(Revision comparison data)

⁂

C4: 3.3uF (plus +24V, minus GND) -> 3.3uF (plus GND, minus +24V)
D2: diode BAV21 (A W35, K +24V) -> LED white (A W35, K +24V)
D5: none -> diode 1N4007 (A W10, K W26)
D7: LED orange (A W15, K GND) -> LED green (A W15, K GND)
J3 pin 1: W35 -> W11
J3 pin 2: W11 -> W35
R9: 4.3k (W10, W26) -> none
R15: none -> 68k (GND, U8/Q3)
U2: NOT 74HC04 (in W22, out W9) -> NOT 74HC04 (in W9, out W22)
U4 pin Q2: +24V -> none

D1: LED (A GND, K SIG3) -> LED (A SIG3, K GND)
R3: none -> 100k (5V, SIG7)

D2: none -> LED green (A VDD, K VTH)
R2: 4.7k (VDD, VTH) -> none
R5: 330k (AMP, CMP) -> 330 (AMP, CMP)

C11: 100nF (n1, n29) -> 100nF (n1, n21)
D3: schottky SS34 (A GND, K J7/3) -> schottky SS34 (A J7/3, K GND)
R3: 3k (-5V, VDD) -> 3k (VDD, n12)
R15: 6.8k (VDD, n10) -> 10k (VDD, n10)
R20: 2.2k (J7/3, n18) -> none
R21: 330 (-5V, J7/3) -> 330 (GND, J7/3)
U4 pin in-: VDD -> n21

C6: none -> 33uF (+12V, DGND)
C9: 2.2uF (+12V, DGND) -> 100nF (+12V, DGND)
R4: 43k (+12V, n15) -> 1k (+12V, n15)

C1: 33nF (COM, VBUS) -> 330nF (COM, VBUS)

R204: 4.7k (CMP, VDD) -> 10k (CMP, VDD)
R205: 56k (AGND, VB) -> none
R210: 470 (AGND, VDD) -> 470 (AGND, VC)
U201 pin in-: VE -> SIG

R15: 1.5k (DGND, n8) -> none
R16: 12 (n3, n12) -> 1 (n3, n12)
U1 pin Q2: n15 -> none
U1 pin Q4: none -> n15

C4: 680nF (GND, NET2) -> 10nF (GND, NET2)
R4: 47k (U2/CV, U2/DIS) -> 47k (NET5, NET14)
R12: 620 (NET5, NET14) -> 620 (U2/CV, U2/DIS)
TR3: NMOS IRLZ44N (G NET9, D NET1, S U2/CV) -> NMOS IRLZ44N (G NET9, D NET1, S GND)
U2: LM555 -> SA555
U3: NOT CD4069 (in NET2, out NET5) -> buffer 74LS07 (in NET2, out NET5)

⁂

What belongs in the answer is each line of the data that has the word "green".

[Finished exercise]
D7: LED orange (A W15, K GND) -> LED green (A W15, K GND)
D2: none -> LED green (A VDD, K VTH)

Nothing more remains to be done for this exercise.